■ WHAT IS EXPECTED: Restate, word for word, each record that follows.

■ MATERIALS PROVIDED:
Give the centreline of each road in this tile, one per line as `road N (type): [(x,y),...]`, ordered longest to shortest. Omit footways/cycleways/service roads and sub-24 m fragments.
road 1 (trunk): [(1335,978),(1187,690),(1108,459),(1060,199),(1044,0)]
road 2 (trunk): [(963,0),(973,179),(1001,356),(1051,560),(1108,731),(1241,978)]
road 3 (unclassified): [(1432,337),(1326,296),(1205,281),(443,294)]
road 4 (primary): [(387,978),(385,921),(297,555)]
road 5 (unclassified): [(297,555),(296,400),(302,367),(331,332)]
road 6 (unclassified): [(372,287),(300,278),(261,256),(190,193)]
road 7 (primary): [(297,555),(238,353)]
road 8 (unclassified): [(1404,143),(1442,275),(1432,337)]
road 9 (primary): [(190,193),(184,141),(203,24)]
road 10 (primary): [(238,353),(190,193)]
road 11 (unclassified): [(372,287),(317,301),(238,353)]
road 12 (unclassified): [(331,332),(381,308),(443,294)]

■ YOUR RESPONSE:
Give the centreline of each road in this tile, one per line as `road N (type): [(x,y),...]`, ordered longest to shortest. Omit footways/cycleways/service roads and sub-24 m fragments.
road 1 (trunk): [(1335,978),(1187,690),(1108,459),(1060,199),(1044,0)]
road 2 (trunk): [(963,0),(973,179),(1001,356),(1051,560),(1108,731),(1241,978)]
road 3 (unclassified): [(1432,337),(1326,296),(1205,281),(443,294)]
road 4 (primary): [(387,978),(385,921),(297,555)]
road 5 (unclassified): [(297,555),(296,400),(302,367),(331,332)]
road 6 (unclassified): [(372,287),(300,278),(261,256),(190,193)]
road 7 (primary): [(297,555),(238,353)]
road 8 (unclassified): [(1404,143),(1442,275),(1432,337)]
road 9 (primary): [(190,193),(184,141),(203,24)]
road 10 (primary): [(238,353),(190,193)]
road 11 (unclassified): [(372,287),(317,301),(238,353)]
road 12 (unclassified): [(331,332),(381,308),(443,294)]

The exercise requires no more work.